**Assignment**
Return copies of the lines below that mention "rotated".

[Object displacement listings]
--- START ---

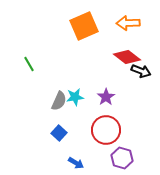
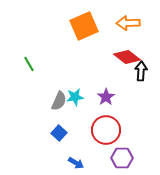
black arrow: rotated 108 degrees counterclockwise
purple hexagon: rotated 15 degrees counterclockwise
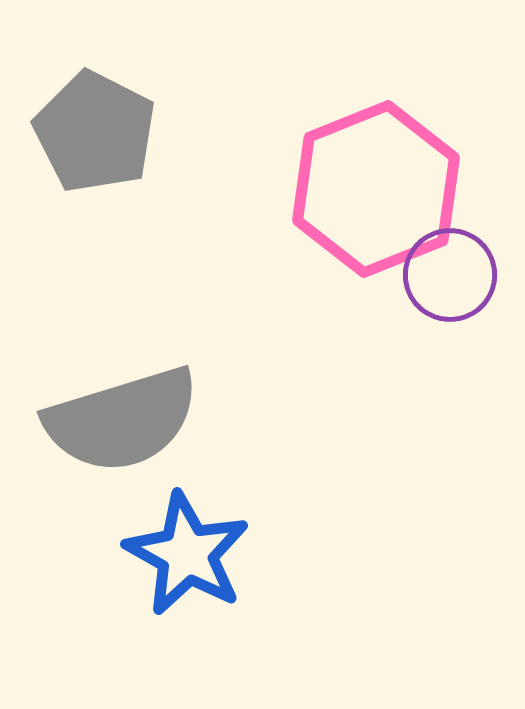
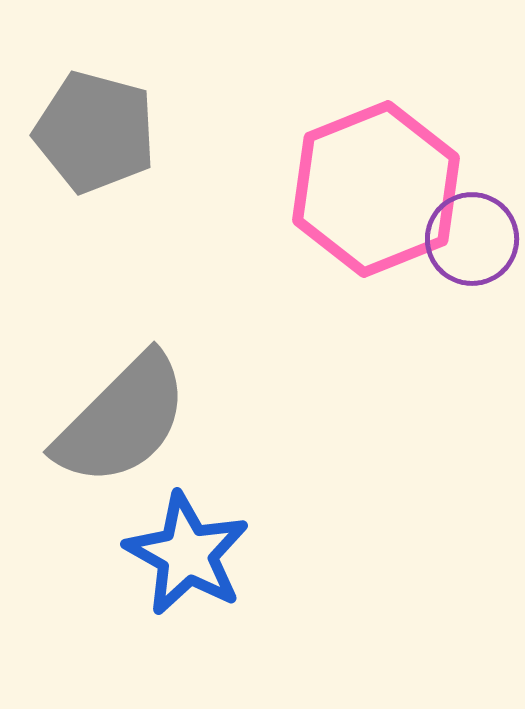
gray pentagon: rotated 12 degrees counterclockwise
purple circle: moved 22 px right, 36 px up
gray semicircle: rotated 28 degrees counterclockwise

--- END ---

**Exercise result**
black arrow: rotated 108 degrees counterclockwise
purple hexagon: rotated 15 degrees counterclockwise
gray pentagon: rotated 12 degrees counterclockwise
gray semicircle: rotated 28 degrees counterclockwise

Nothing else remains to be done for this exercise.